Task statement: Beginning at the line that contains "grey ball: 5 -> 8", reproduce the entries below exactly, ending with the line that contains "white brush: 6 -> 4". Omit each picture.

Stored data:
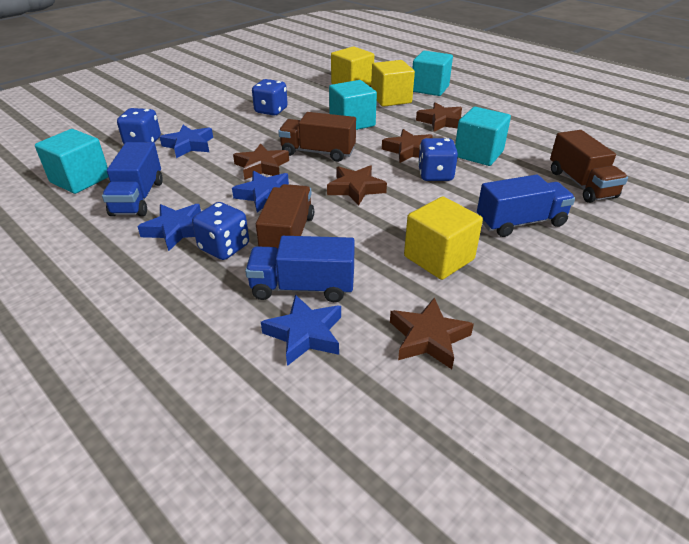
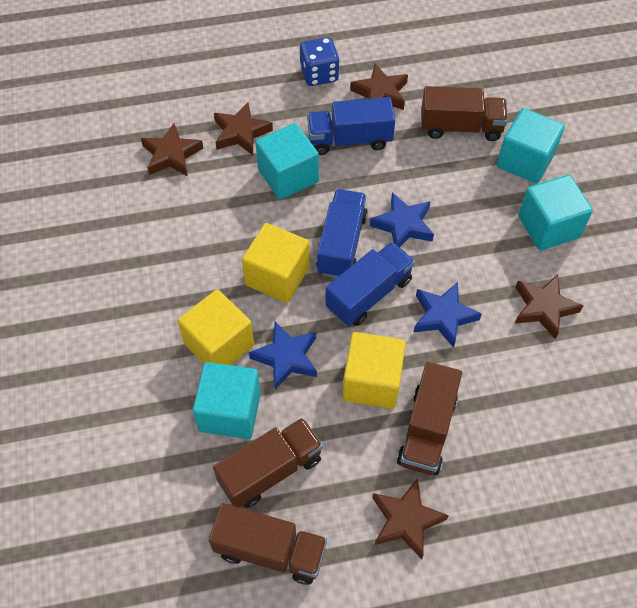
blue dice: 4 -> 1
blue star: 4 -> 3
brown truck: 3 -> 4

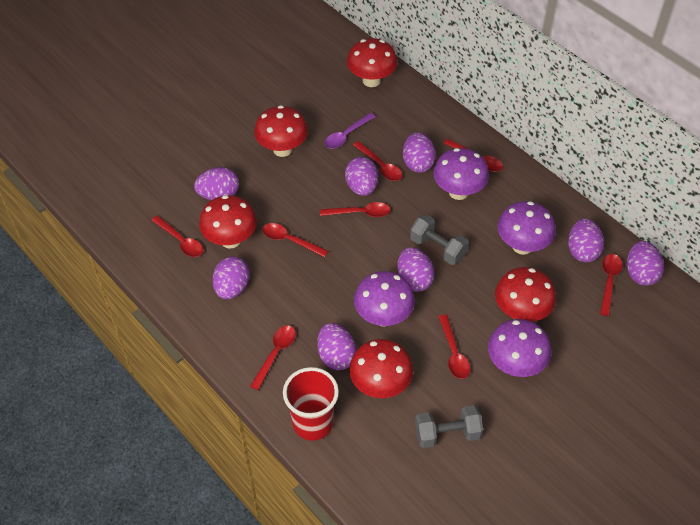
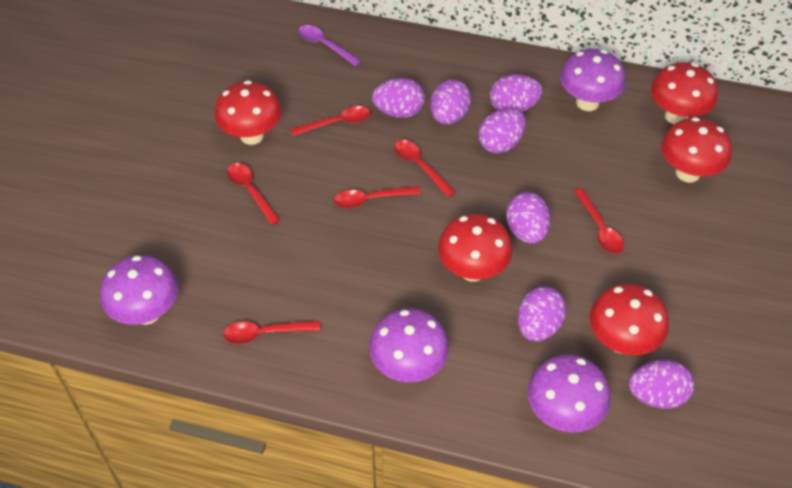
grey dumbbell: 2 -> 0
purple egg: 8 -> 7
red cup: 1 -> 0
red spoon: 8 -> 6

* * *

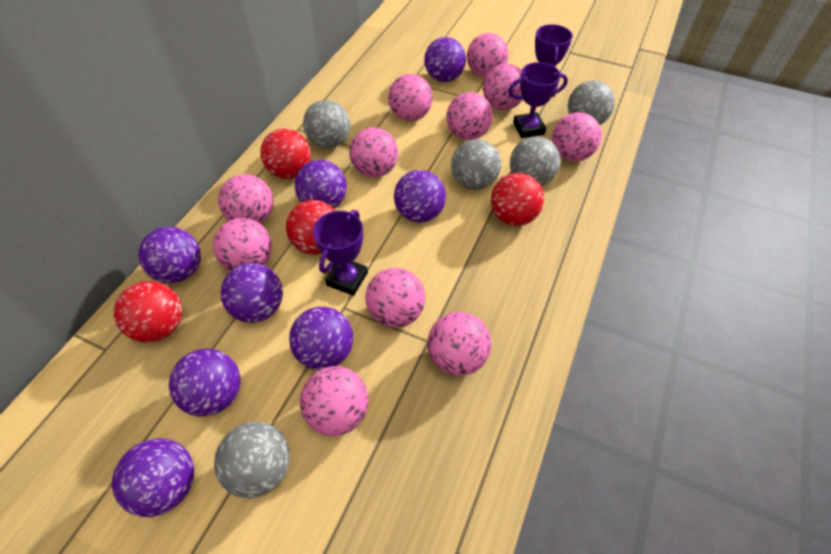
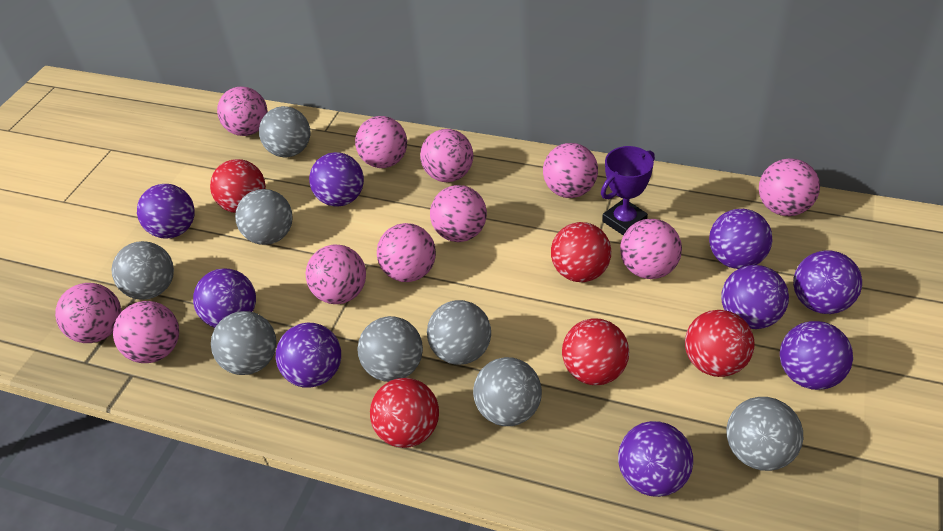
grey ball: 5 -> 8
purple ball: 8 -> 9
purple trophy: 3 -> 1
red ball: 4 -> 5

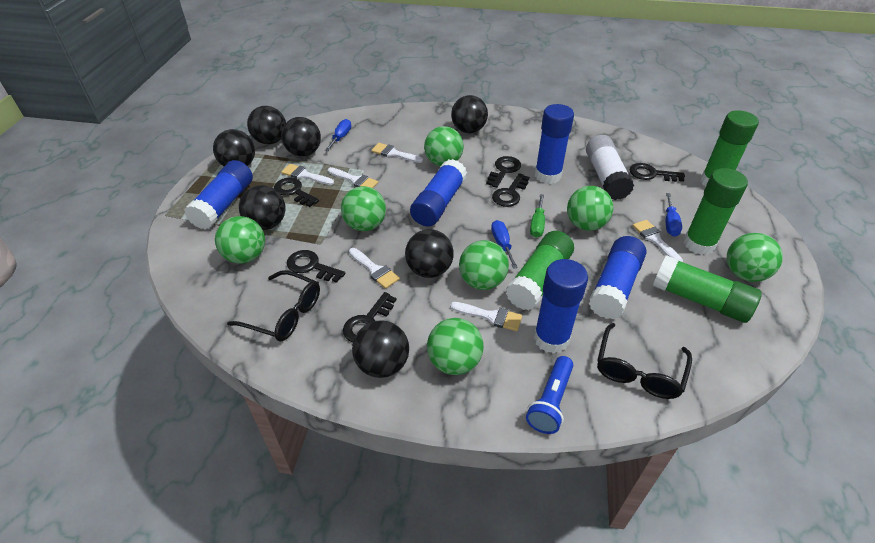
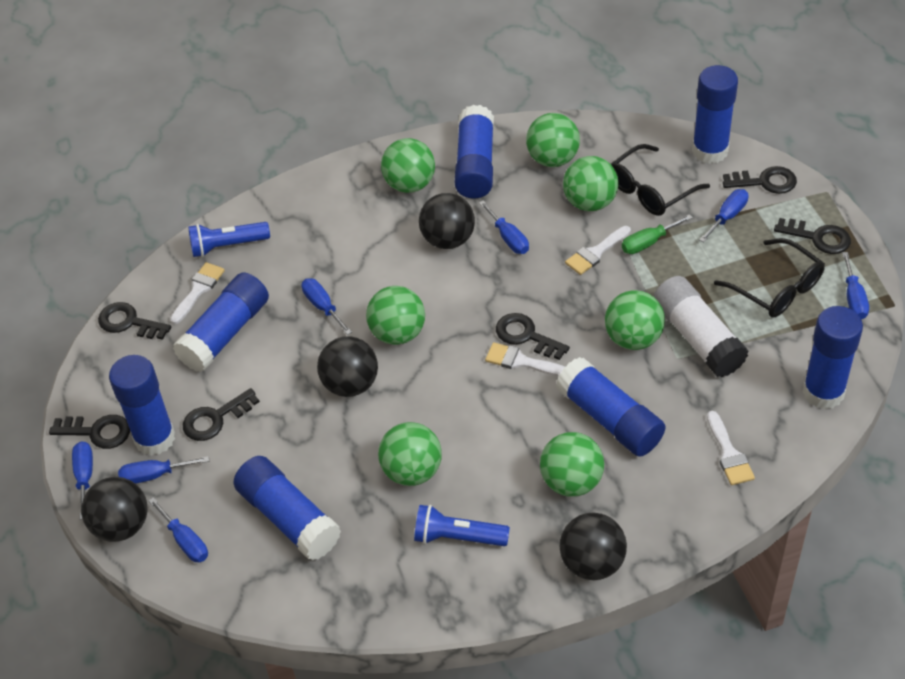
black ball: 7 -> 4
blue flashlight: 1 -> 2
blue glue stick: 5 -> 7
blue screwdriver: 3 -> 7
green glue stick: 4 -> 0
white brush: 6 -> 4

Task result:
grey ball: 5 -> 8
purple ball: 8 -> 9
purple trophy: 3 -> 1
red ball: 4 -> 5

black ball: 7 -> 4
blue flashlight: 1 -> 2
blue glue stick: 5 -> 7
blue screwdriver: 3 -> 7
green glue stick: 4 -> 0
white brush: 6 -> 4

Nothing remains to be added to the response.